With the images removed, write out every line below exactly.

## Object change descriptions
[Start of Attachment]
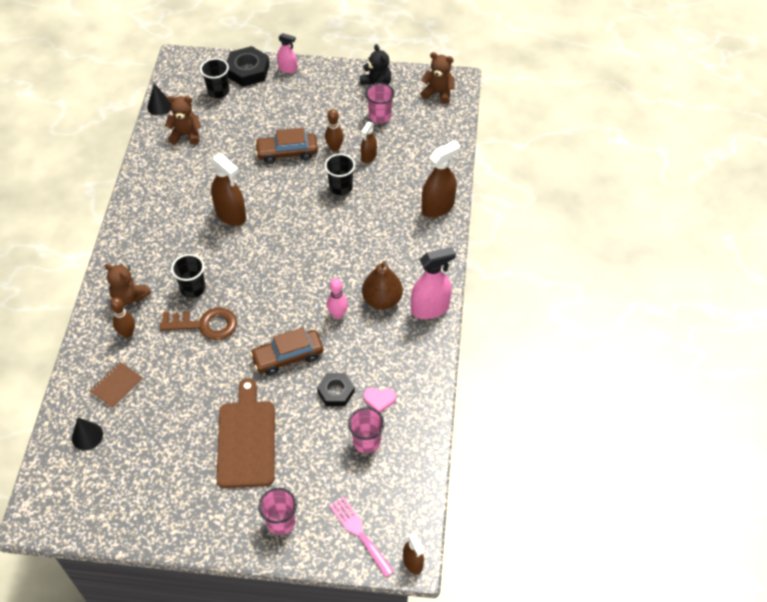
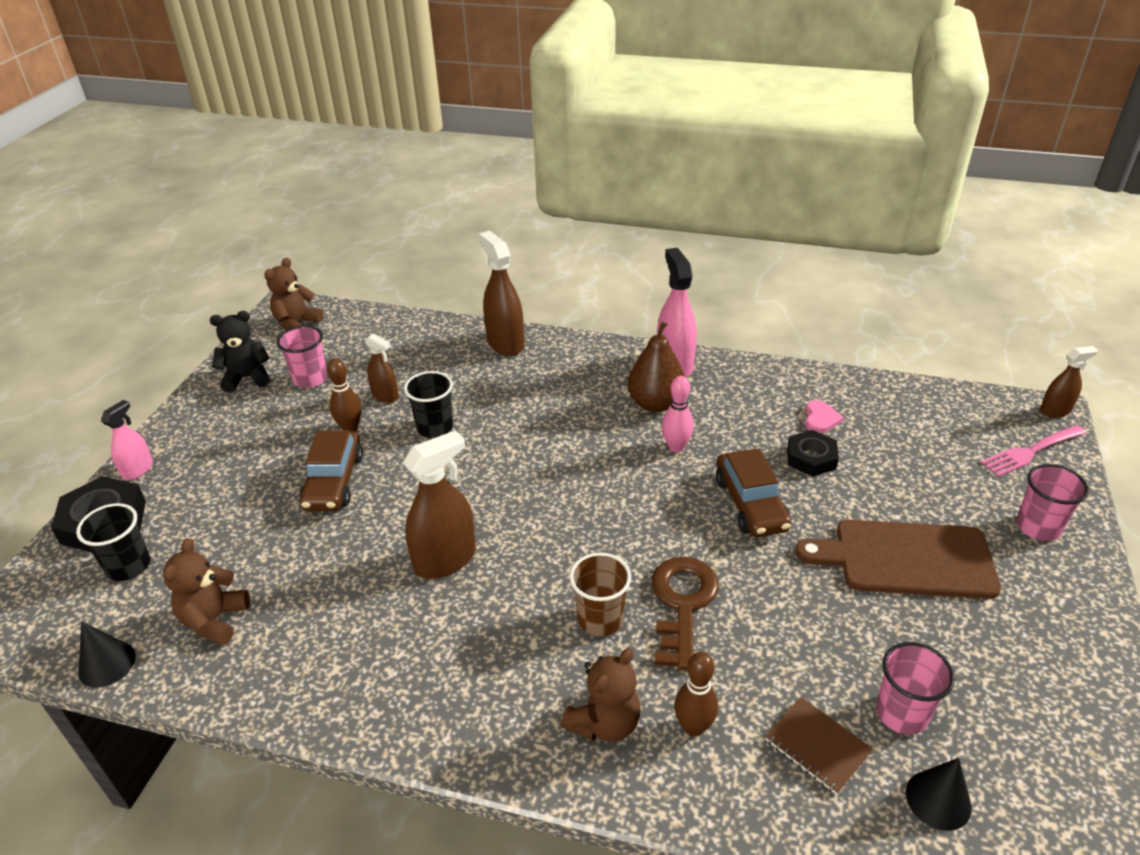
camera: 80 degrees left, 15 degrees down
(193, 288) = (600, 619): black cup -> brown cup
(366, 442) = (889, 435): pink cup -> pink cup (901, 713)

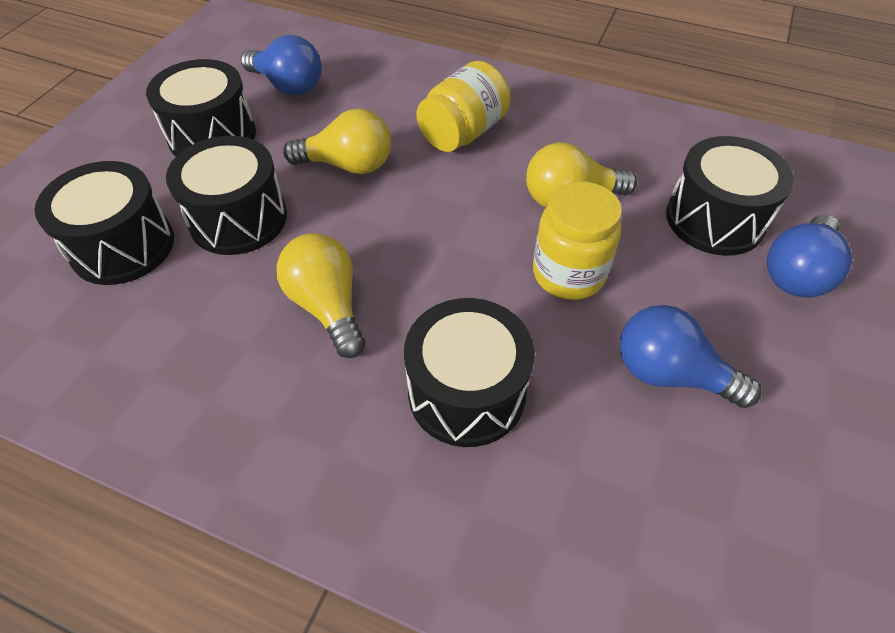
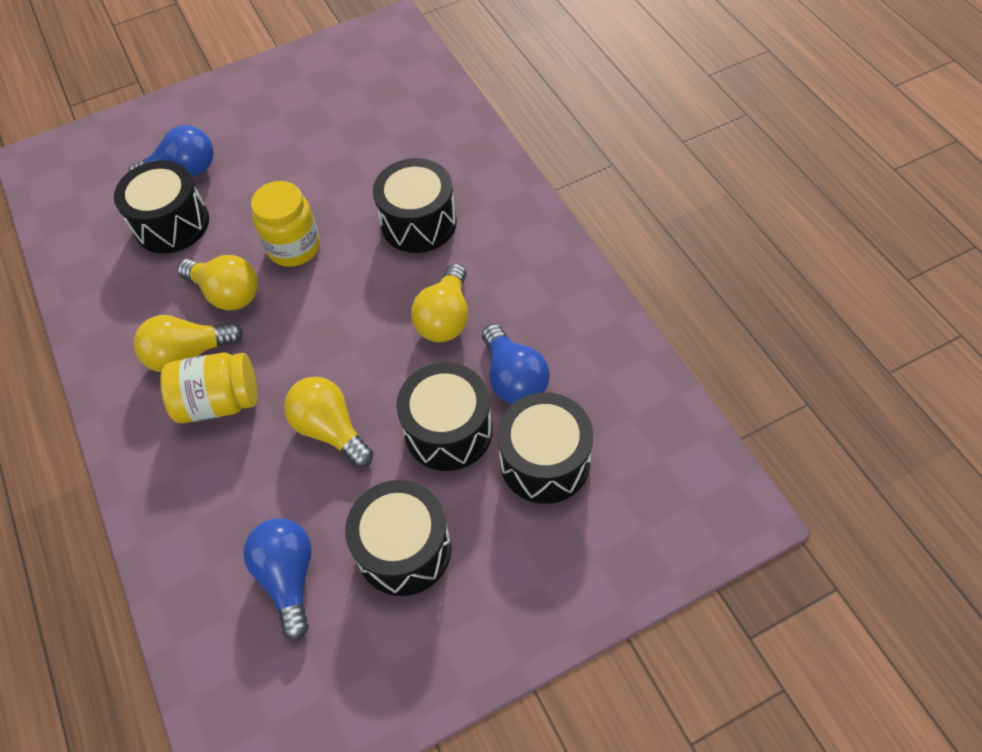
camera: 135 degrees left, 5 degrees up
(533, 144) = (188, 354): none -> yellow light bulb
(670, 374) = (316, 170): blue light bulb -> blue light bulb (514, 379)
[End of Attachment]
## Output below
camera: 80 degrees left, 15 degrees down
(193, 288) = (600, 619): black cup -> brown cup
(366, 442) = (889, 435): pink cup -> pink cup (901, 713)

camera: 135 degrees left, 5 degrees up
(533, 144) = (188, 354): none -> yellow light bulb
(670, 374) = (316, 170): blue light bulb -> blue light bulb (514, 379)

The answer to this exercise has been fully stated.